**Task statement:** Repeat only the lines below from the one containing "pink key: 6 -> 5" through the one containing "white strawberry: 9 -> 6", inclusive, exactly as written.

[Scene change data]
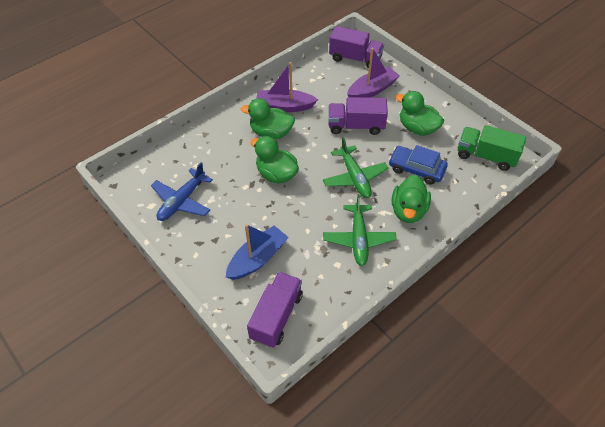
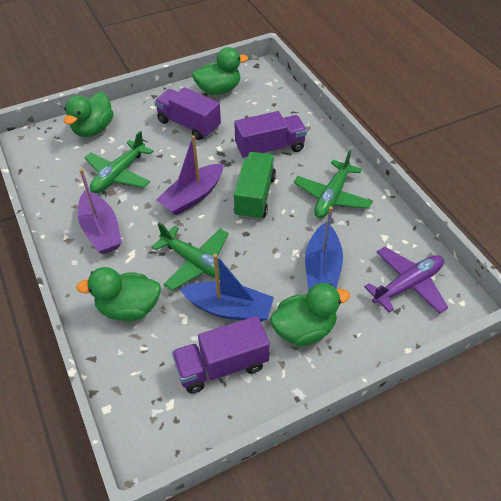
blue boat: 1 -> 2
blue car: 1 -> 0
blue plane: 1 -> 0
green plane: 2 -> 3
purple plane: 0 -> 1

--

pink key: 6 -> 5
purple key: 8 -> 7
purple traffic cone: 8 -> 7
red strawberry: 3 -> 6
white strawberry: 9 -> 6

**Response area:**
pink key: 6 -> 5
purple key: 8 -> 7
purple traffic cone: 8 -> 7
red strawberry: 3 -> 6
white strawberry: 9 -> 6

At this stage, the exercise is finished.